Text and element pointing records
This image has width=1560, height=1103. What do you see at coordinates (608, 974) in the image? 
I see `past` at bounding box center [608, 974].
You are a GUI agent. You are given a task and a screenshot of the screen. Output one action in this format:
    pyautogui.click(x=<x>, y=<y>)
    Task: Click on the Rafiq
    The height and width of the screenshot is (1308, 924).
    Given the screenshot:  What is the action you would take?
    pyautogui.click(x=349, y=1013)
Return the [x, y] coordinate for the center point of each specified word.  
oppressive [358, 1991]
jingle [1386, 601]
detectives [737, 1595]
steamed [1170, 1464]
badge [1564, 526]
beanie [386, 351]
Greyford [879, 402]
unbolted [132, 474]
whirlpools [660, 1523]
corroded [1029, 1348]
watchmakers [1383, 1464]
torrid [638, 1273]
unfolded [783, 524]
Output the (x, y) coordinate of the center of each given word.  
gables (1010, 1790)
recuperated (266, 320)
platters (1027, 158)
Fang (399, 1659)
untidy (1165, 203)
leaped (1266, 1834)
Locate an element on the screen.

» The request: Which lines in the items above contain the string "width"? Copy each of those lines in full, treating uppercase and lowercase as different.

» Response below:
This image has width=1560, height=1103. What do you see at coordinates (608, 974) in the image? 
    The height and width of the screenshot is (1308, 924).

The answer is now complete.